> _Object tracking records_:
::::::::

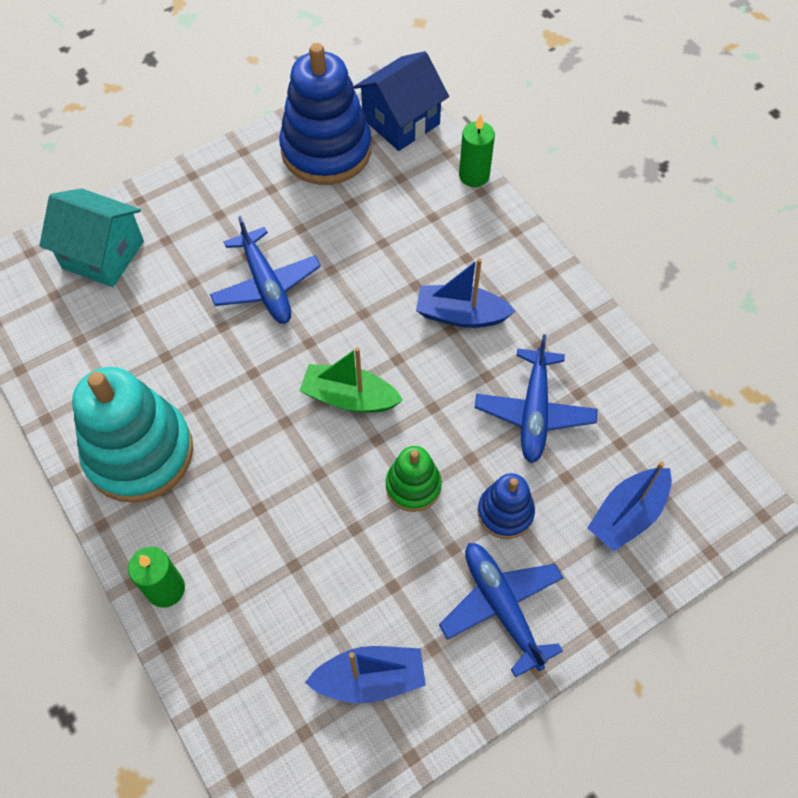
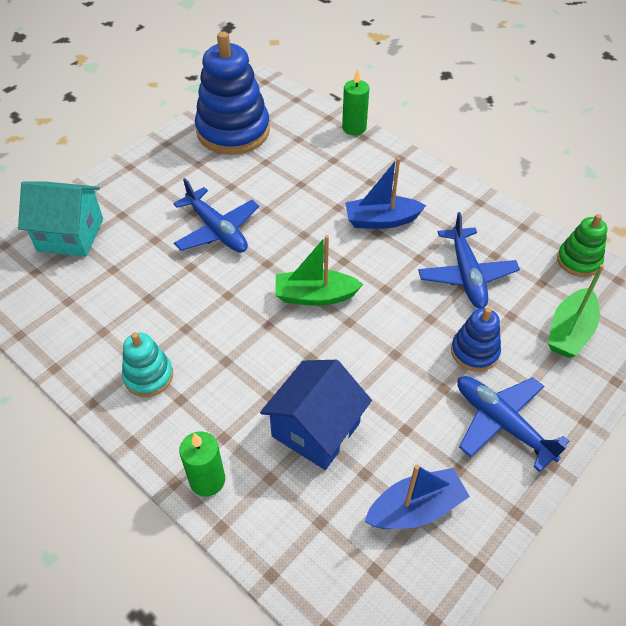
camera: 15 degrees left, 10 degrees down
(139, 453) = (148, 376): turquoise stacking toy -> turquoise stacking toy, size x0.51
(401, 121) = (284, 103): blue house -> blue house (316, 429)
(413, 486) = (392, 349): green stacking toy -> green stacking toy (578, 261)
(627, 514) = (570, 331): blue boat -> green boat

::::::::

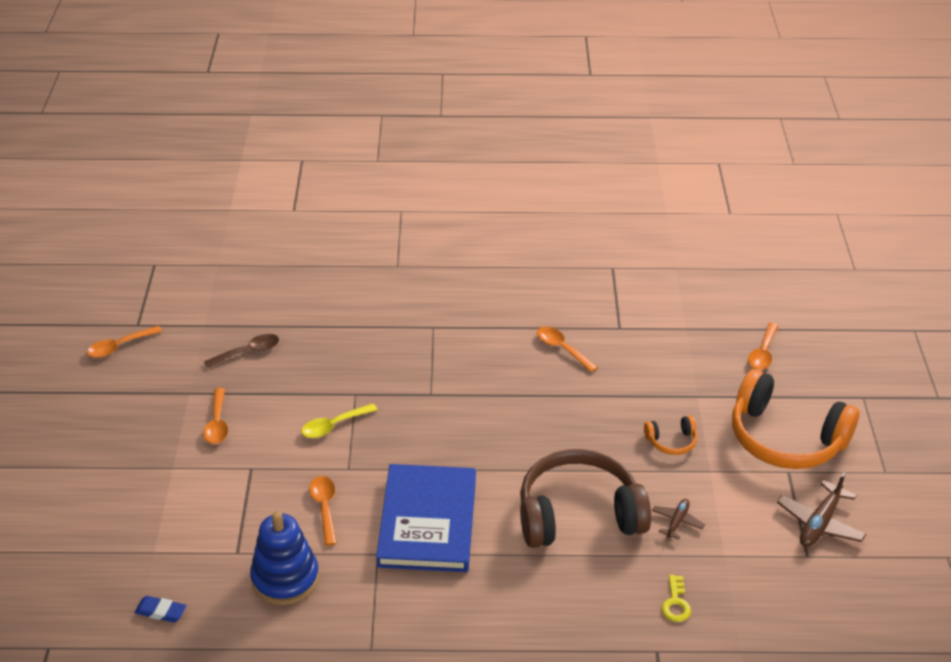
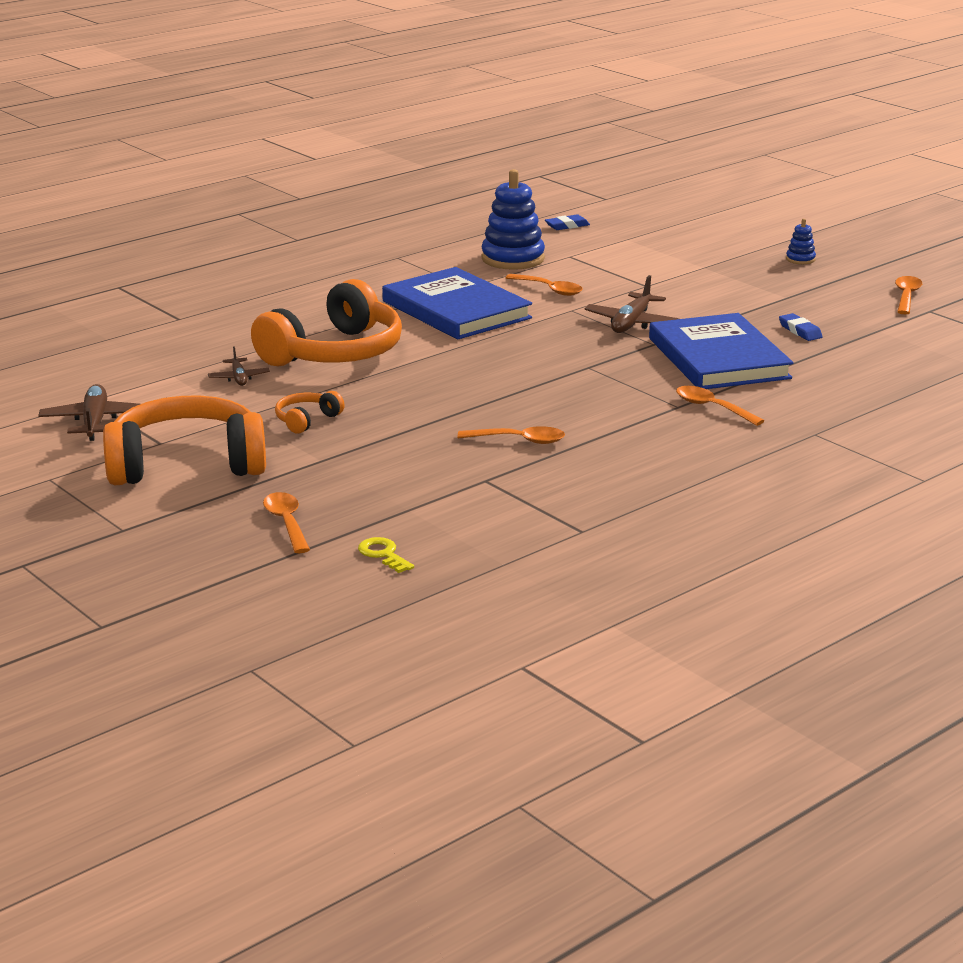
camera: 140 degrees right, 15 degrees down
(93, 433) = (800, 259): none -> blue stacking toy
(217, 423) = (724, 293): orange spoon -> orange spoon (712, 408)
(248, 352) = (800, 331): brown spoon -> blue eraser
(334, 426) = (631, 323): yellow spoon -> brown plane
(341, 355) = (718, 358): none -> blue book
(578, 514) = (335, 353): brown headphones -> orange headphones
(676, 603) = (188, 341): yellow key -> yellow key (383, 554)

::::::::

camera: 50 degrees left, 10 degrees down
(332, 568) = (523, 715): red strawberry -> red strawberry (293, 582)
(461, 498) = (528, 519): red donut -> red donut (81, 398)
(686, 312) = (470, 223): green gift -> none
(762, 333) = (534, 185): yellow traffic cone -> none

::::::::

> _Your instructions_: Please copy the lines in the records above between the one holding "(401, 121) = (284, 103): blue" and the one holding "(627, 514) = (570, 331): blue", inclusive, exactly and with no other line.

> _Written response_:
(401, 121) = (284, 103): blue house -> blue house (316, 429)
(413, 486) = (392, 349): green stacking toy -> green stacking toy (578, 261)
(627, 514) = (570, 331): blue boat -> green boat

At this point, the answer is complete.